ACTIVITY: Leave out the pictures and print precisely the lines from the line with "turquoise headphones: 2 -> 1" to the final line of the entries, both ends included.

Scene edit records:
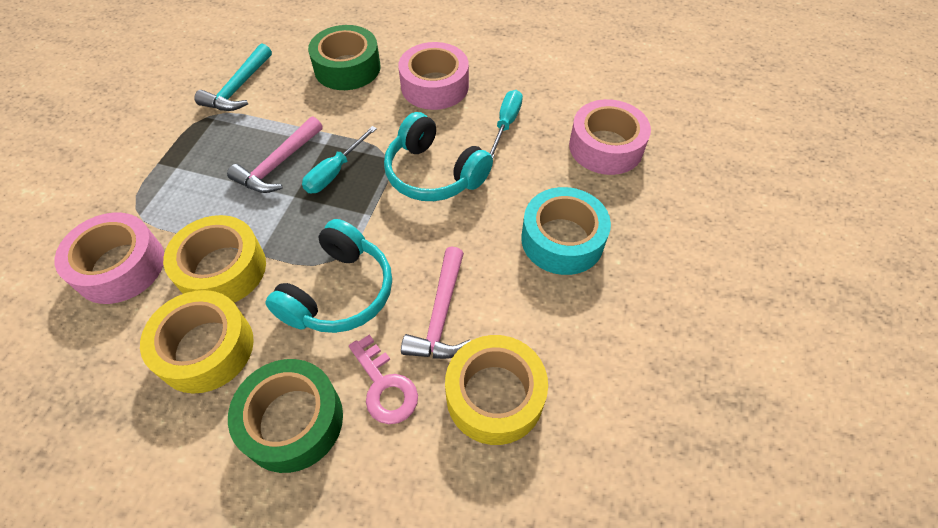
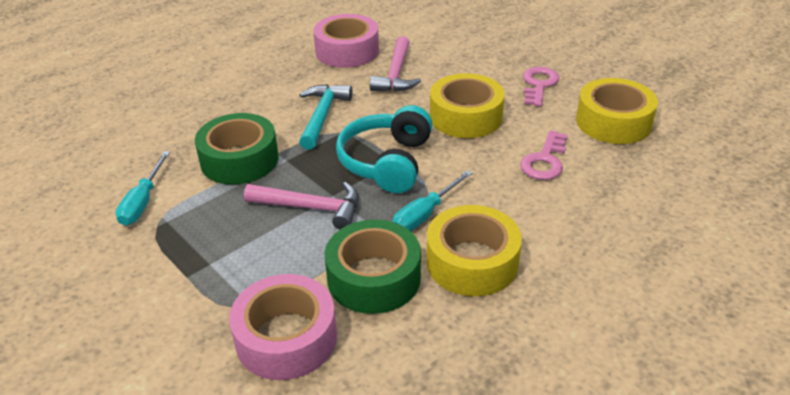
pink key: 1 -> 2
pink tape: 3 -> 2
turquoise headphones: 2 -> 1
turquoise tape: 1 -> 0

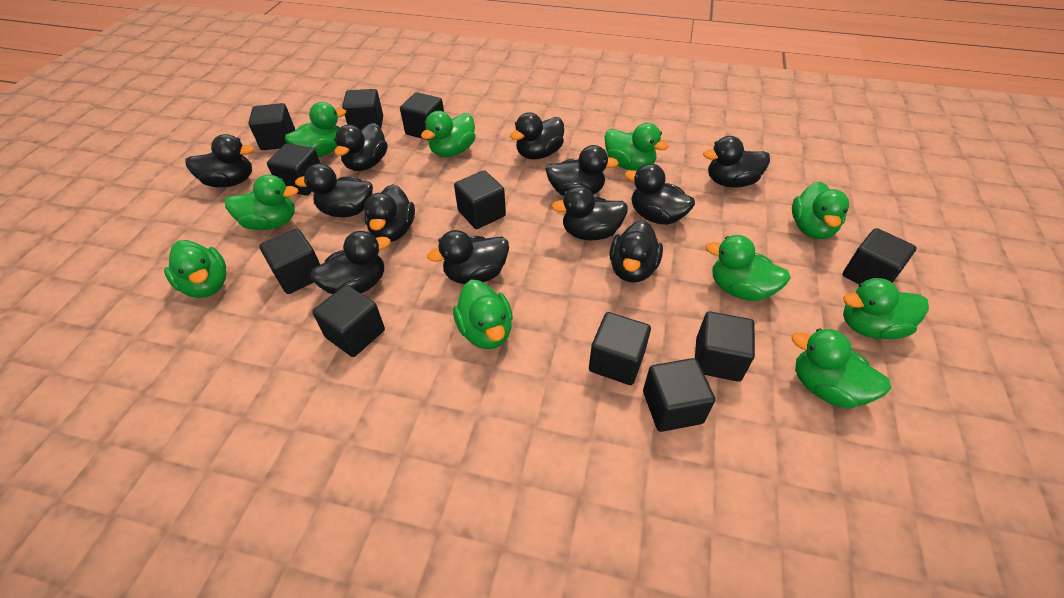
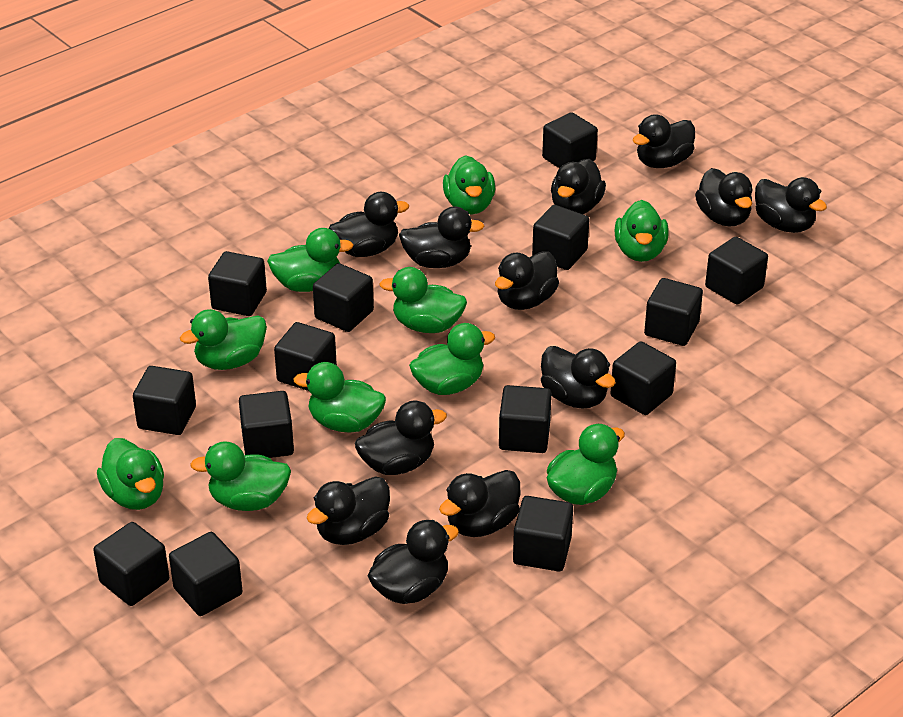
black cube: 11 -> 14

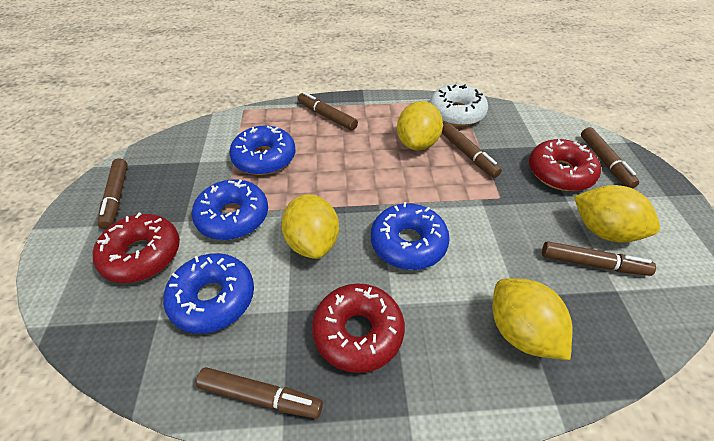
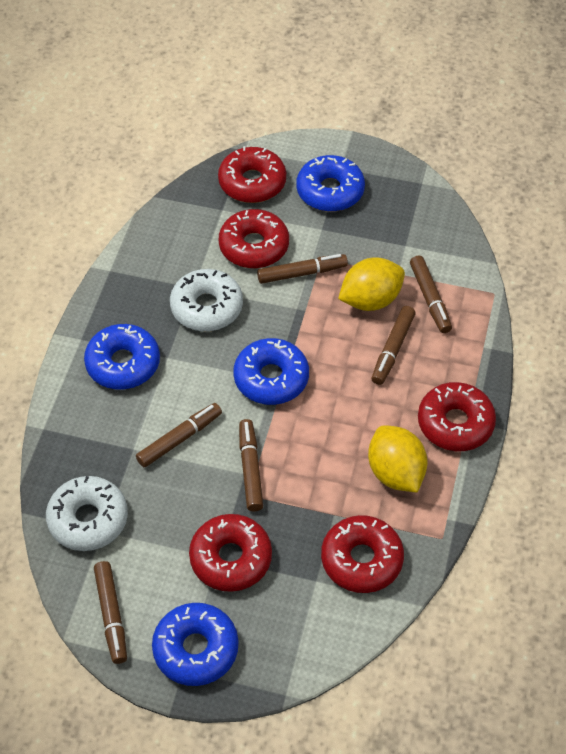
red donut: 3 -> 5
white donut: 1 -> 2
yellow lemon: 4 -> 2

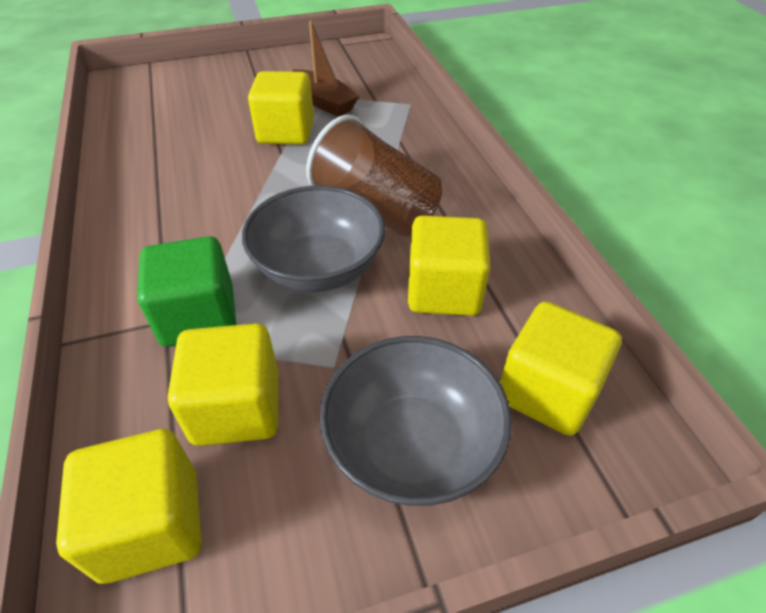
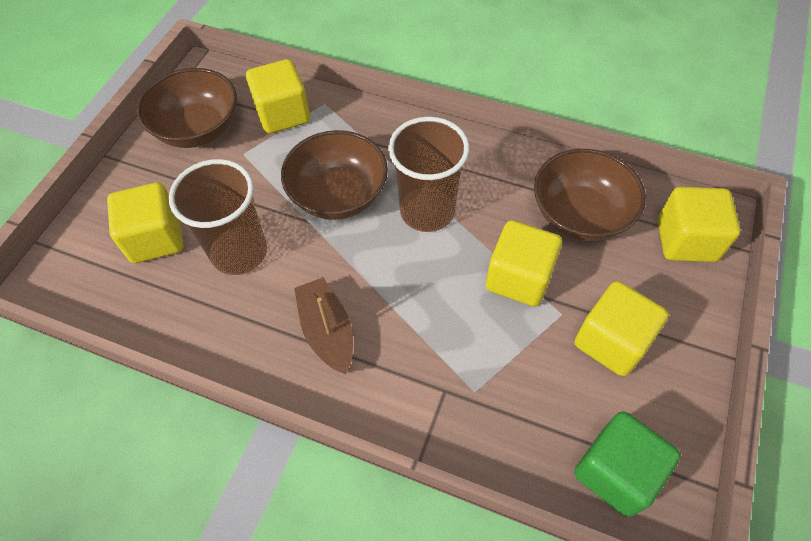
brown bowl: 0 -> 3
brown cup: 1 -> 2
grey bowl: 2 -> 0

FINISHED TASK:
turquoise headphones: 2 -> 1
turquoise tape: 1 -> 0

black cube: 11 -> 14

red donut: 3 -> 5
white donut: 1 -> 2
yellow lemon: 4 -> 2

brown bowl: 0 -> 3
brown cup: 1 -> 2
grey bowl: 2 -> 0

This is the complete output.